◆ **Exercise instructions**:
Would you please repeat the lines in the listing below from the one containing "moved | cylinder" through the final one, exactly as they appear?

◆ **Supplied entries**:
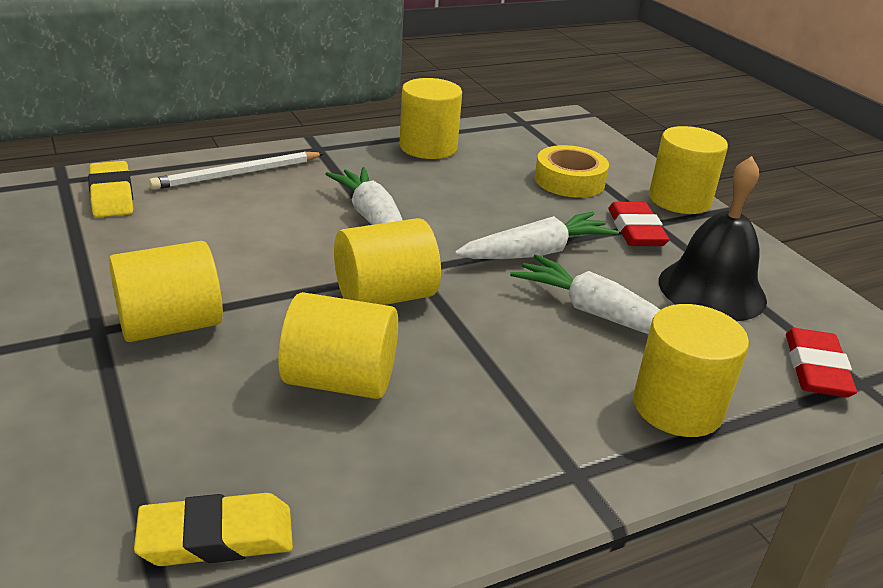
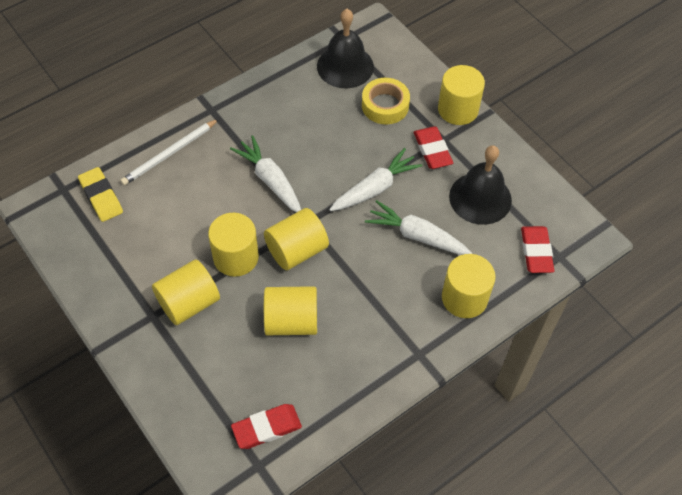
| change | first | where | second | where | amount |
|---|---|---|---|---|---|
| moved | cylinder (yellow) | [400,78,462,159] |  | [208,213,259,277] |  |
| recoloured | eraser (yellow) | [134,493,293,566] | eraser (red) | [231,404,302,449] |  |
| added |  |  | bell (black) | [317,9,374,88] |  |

◆ **The completed task**:
| moved | cylinder (yellow) | [400,78,462,159] |  | [208,213,259,277] |  |
| recoloured | eraser (yellow) | [134,493,293,566] | eraser (red) | [231,404,302,449] |  |
| added |  |  | bell (black) | [317,9,374,88] |  |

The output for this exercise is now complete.